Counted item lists
****************************************

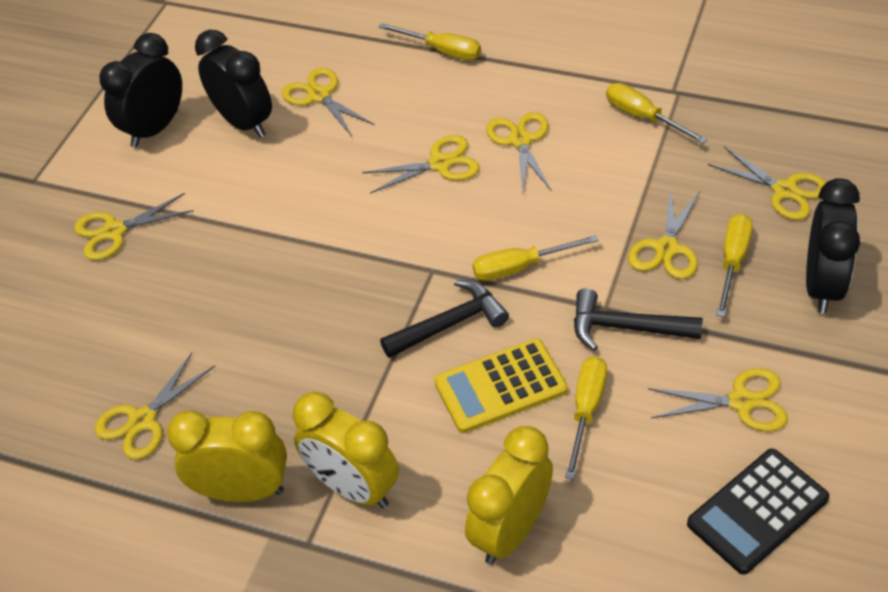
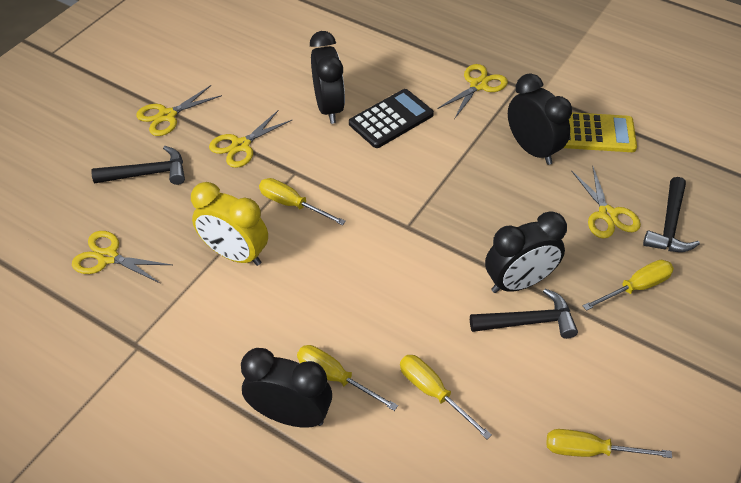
black clock: [99,33,182,148] [195,30,272,138] [806,178,860,313] = 3 -> [241,348,332,428] [310,31,345,124] [485,211,567,293] [508,73,572,165] = 4
black hammer: [380,280,509,358] [574,288,703,351] = 2 -> [91,146,185,185] [470,288,578,339] [643,177,700,252] = 3
yellow clock: [167,410,287,502] [293,392,399,508] [465,426,553,564] = 3 -> [191,182,268,266] = 1
yellow scissors: [74,193,193,261] [95,353,215,460] [282,68,374,136] [362,135,480,194] [486,112,552,194] [628,187,700,279] [648,368,788,432] [708,146,826,220] = 8 -> [72,231,172,284] [136,85,222,136] [209,111,293,168] [437,64,508,119] [571,167,641,239] = 5

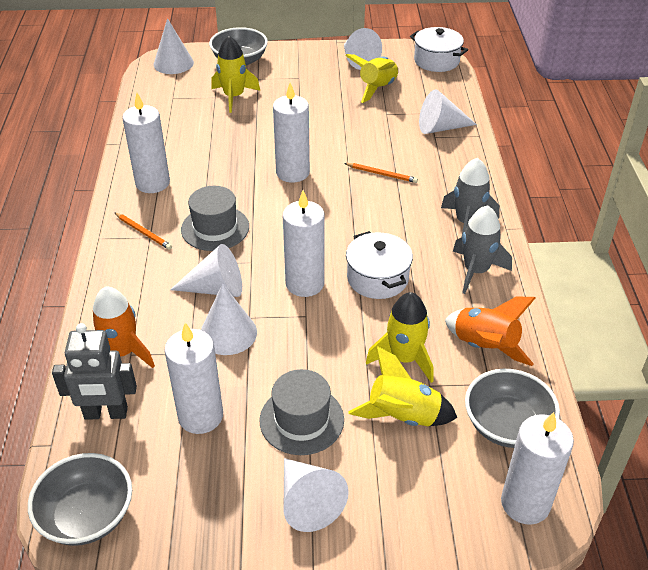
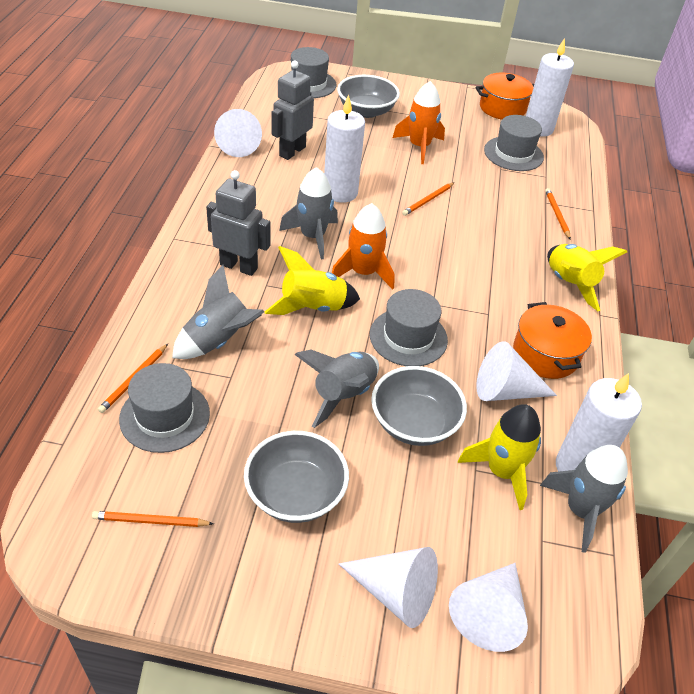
grey hat: [181,186,249,251] [260,369,344,455] = 2 -> [119,363,210,453] [291,47,337,98] [370,289,448,366] [484,115,544,171] = 4
grey robot: [52,323,137,420] = 1 -> [206,170,270,276] [272,61,314,160] = 2
grey rocket: [441,158,500,235] [453,205,512,294] = 2 -> [172,265,264,359] [279,167,338,260] [294,349,379,428] [540,445,628,553] = 4
orange pencil: [114,212,172,250] [344,163,418,183] = 2 -> [92,511,214,527] [98,344,168,413] [402,182,455,216] [545,188,571,240] = 4
orange pot: none = 0 -> [475,73,534,120] [513,302,592,379] = 2
white candle: [122,93,170,193] [165,323,223,434] [273,83,310,183] [283,190,325,297] [501,412,574,525] = 5 -> [324,95,365,203] [526,38,574,137] [556,373,642,472] = 3
white cone: [154,18,194,74] [170,244,242,297] [201,283,257,355] [283,458,349,532] [344,28,382,70] [419,89,477,134] = 6 -> [214,109,262,157] [338,547,438,628] [449,563,528,652] [476,342,557,401] = 4
white pot: [346,231,413,299] [410,27,468,72] = 2 -> none = 0
yellow rocket: [211,36,260,113] [345,54,398,103] [348,346,457,426] [366,292,434,383] = 4 -> [265,246,360,315] [458,404,541,510] [547,244,627,311] = 3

****************************************

= Work to complete =
Of the lines above, copy each that contains "rocket".

= Answer area =
grey rocket: [441,158,500,235] [453,205,512,294] = 2 -> [172,265,264,359] [279,167,338,260] [294,349,379,428] [540,445,628,553] = 4
yellow rocket: [211,36,260,113] [345,54,398,103] [348,346,457,426] [366,292,434,383] = 4 -> [265,246,360,315] [458,404,541,510] [547,244,627,311] = 3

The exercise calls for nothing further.